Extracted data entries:
_ _ _ _

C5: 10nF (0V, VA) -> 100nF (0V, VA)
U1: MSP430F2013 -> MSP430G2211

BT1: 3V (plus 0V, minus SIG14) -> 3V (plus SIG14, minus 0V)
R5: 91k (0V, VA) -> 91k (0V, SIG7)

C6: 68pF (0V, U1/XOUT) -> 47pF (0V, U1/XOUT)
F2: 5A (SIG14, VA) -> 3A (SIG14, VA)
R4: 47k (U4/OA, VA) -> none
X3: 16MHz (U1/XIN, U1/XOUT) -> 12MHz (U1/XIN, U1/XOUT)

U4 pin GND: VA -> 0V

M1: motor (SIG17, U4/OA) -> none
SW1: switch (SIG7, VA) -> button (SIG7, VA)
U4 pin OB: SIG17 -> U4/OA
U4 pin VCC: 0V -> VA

_ _ _ _

Task directions: Your answer must consist of every line above, transcribed verbatim.

Exercise result:
C5: 10nF (0V, VA) -> 100nF (0V, VA)
U1: MSP430F2013 -> MSP430G2211

BT1: 3V (plus 0V, minus SIG14) -> 3V (plus SIG14, minus 0V)
R5: 91k (0V, VA) -> 91k (0V, SIG7)

C6: 68pF (0V, U1/XOUT) -> 47pF (0V, U1/XOUT)
F2: 5A (SIG14, VA) -> 3A (SIG14, VA)
R4: 47k (U4/OA, VA) -> none
X3: 16MHz (U1/XIN, U1/XOUT) -> 12MHz (U1/XIN, U1/XOUT)

U4 pin GND: VA -> 0V

M1: motor (SIG17, U4/OA) -> none
SW1: switch (SIG7, VA) -> button (SIG7, VA)
U4 pin OB: SIG17 -> U4/OA
U4 pin VCC: 0V -> VA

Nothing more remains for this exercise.